__The problem__
All entries must be given again exactly as written.

[Input for this task — start]

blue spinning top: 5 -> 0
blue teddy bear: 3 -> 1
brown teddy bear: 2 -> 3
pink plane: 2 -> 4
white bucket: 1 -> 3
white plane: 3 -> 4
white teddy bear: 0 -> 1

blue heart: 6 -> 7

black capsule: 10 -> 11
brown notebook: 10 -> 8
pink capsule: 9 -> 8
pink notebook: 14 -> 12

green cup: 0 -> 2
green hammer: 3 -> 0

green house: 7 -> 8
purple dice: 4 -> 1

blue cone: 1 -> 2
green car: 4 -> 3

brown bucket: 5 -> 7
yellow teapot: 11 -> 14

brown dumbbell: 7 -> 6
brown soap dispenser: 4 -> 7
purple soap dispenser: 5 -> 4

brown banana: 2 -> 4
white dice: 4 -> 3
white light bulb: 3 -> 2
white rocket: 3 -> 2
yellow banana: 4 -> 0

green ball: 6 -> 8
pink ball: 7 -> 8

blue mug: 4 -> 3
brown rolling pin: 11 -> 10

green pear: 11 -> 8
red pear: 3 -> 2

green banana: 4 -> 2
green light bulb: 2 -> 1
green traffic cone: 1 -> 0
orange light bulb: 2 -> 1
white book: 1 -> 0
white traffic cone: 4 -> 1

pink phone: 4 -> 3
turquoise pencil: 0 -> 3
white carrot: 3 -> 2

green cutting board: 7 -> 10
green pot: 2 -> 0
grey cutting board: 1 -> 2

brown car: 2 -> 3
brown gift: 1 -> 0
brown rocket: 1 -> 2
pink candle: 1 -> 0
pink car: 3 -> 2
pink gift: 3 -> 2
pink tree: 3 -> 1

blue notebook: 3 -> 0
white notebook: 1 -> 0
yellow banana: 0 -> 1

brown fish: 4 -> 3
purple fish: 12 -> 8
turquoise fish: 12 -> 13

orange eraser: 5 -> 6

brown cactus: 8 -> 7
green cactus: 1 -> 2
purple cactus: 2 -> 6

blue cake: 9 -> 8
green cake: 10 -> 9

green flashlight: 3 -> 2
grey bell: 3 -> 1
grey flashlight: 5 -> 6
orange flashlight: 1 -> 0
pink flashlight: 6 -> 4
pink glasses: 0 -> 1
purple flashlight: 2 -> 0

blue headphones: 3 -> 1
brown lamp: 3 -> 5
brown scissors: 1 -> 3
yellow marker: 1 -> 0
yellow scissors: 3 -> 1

[Input for this task — finish]

__Exercise answer__
blue spinning top: 5 -> 0
blue teddy bear: 3 -> 1
brown teddy bear: 2 -> 3
pink plane: 2 -> 4
white bucket: 1 -> 3
white plane: 3 -> 4
white teddy bear: 0 -> 1

blue heart: 6 -> 7

black capsule: 10 -> 11
brown notebook: 10 -> 8
pink capsule: 9 -> 8
pink notebook: 14 -> 12

green cup: 0 -> 2
green hammer: 3 -> 0

green house: 7 -> 8
purple dice: 4 -> 1

blue cone: 1 -> 2
green car: 4 -> 3

brown bucket: 5 -> 7
yellow teapot: 11 -> 14

brown dumbbell: 7 -> 6
brown soap dispenser: 4 -> 7
purple soap dispenser: 5 -> 4

brown banana: 2 -> 4
white dice: 4 -> 3
white light bulb: 3 -> 2
white rocket: 3 -> 2
yellow banana: 4 -> 0

green ball: 6 -> 8
pink ball: 7 -> 8

blue mug: 4 -> 3
brown rolling pin: 11 -> 10

green pear: 11 -> 8
red pear: 3 -> 2

green banana: 4 -> 2
green light bulb: 2 -> 1
green traffic cone: 1 -> 0
orange light bulb: 2 -> 1
white book: 1 -> 0
white traffic cone: 4 -> 1

pink phone: 4 -> 3
turquoise pencil: 0 -> 3
white carrot: 3 -> 2

green cutting board: 7 -> 10
green pot: 2 -> 0
grey cutting board: 1 -> 2

brown car: 2 -> 3
brown gift: 1 -> 0
brown rocket: 1 -> 2
pink candle: 1 -> 0
pink car: 3 -> 2
pink gift: 3 -> 2
pink tree: 3 -> 1

blue notebook: 3 -> 0
white notebook: 1 -> 0
yellow banana: 0 -> 1

brown fish: 4 -> 3
purple fish: 12 -> 8
turquoise fish: 12 -> 13

orange eraser: 5 -> 6

brown cactus: 8 -> 7
green cactus: 1 -> 2
purple cactus: 2 -> 6

blue cake: 9 -> 8
green cake: 10 -> 9

green flashlight: 3 -> 2
grey bell: 3 -> 1
grey flashlight: 5 -> 6
orange flashlight: 1 -> 0
pink flashlight: 6 -> 4
pink glasses: 0 -> 1
purple flashlight: 2 -> 0

blue headphones: 3 -> 1
brown lamp: 3 -> 5
brown scissors: 1 -> 3
yellow marker: 1 -> 0
yellow scissors: 3 -> 1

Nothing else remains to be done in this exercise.